### Work order
Your copy should start at the line with "pink glasses: 2 -> 3" and end at the line with "purple watering can: 3 -> 4" in the data below. Transcribe only those lines, exactly, pictures excluded.

□ □ □ □ □ □ □

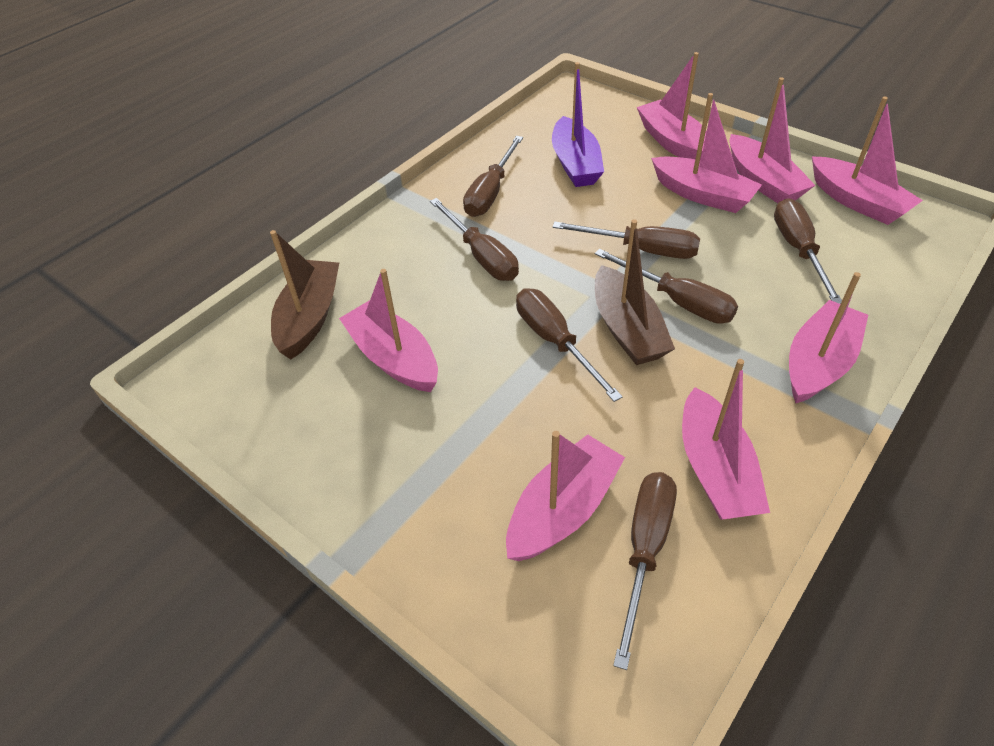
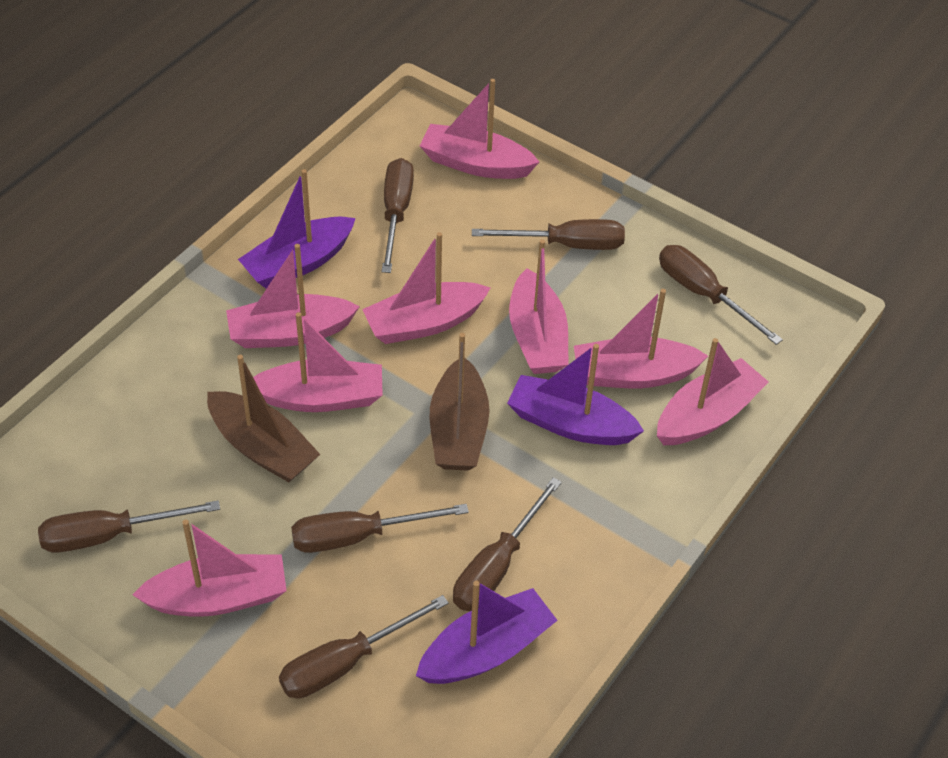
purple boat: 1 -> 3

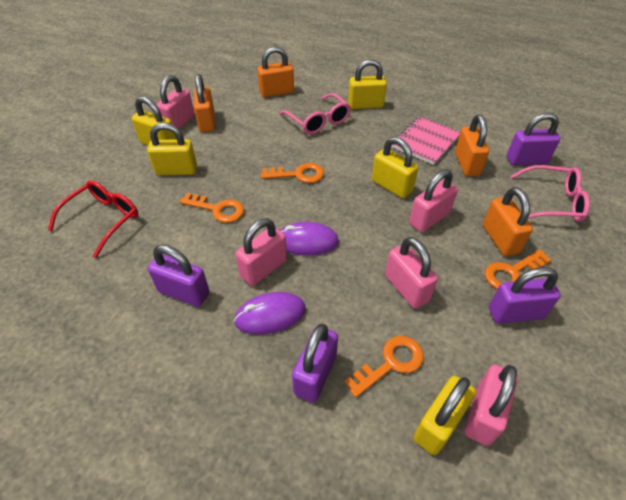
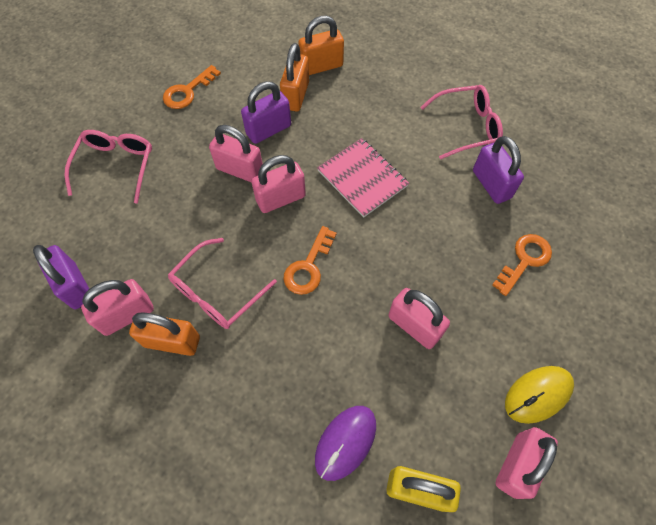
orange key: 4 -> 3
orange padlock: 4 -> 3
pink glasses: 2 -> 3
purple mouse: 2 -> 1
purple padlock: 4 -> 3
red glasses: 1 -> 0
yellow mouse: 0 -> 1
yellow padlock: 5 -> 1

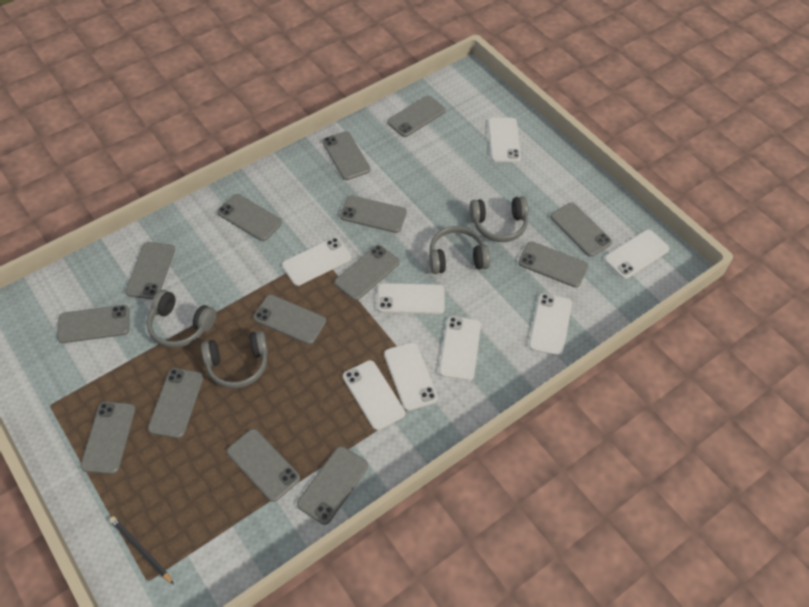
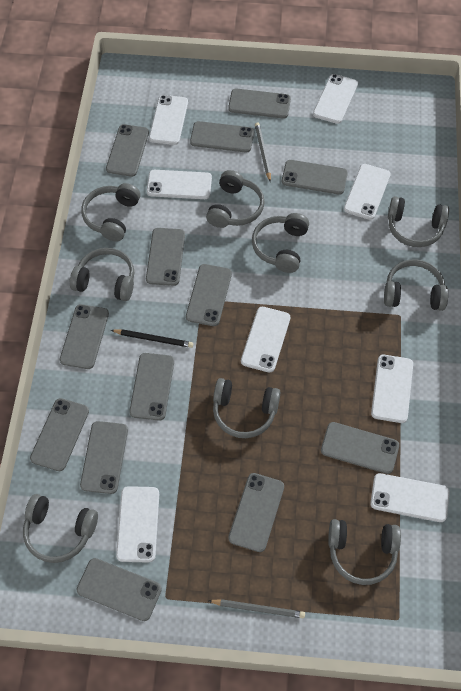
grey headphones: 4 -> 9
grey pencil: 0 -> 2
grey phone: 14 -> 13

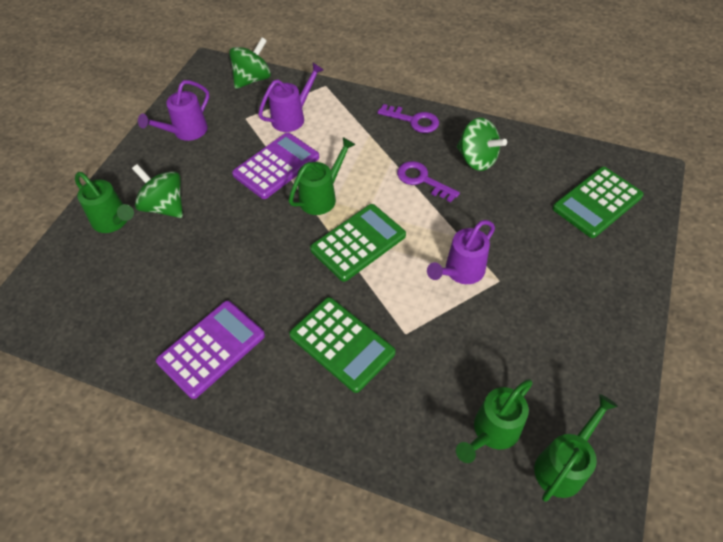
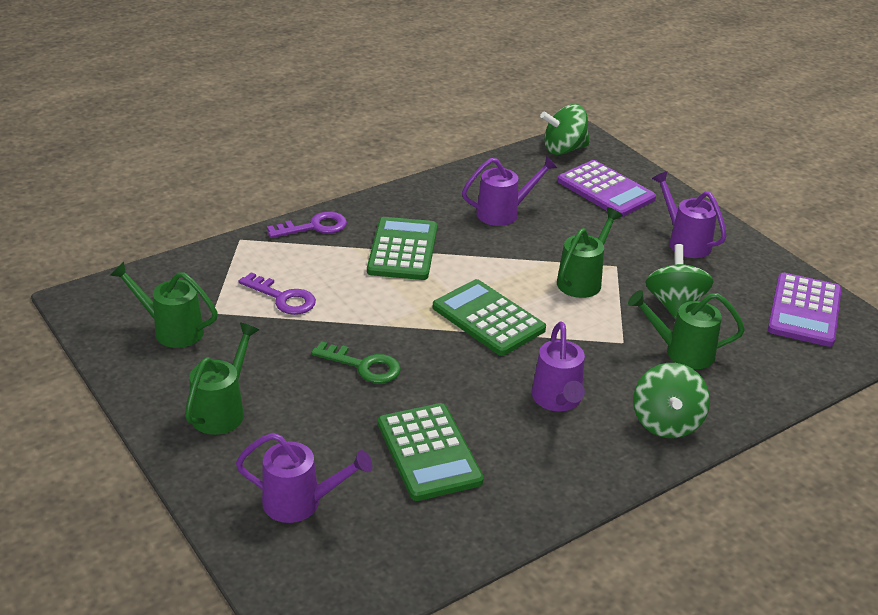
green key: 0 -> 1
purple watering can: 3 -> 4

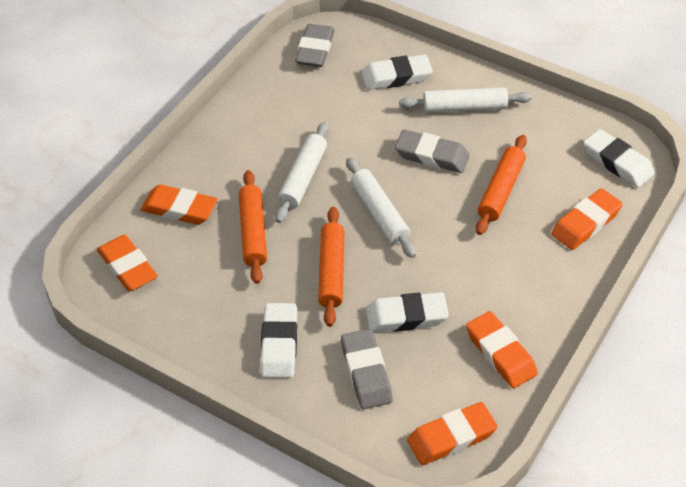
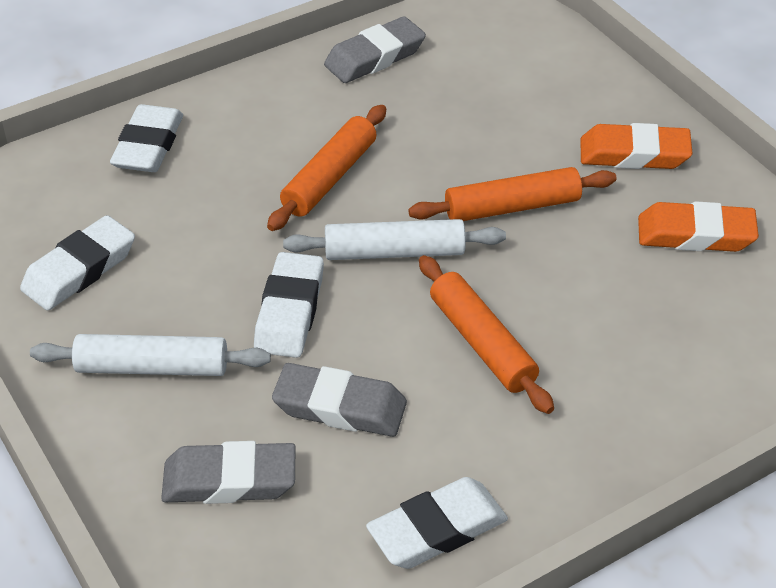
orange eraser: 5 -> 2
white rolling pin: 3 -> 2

□ □ □ □ □ □ □

### Answer for the task
pink glasses: 2 -> 3
purple mouse: 2 -> 1
purple padlock: 4 -> 3
red glasses: 1 -> 0
yellow mouse: 0 -> 1
yellow padlock: 5 -> 1

grey headphones: 4 -> 9
grey pencil: 0 -> 2
grey phone: 14 -> 13

green key: 0 -> 1
purple watering can: 3 -> 4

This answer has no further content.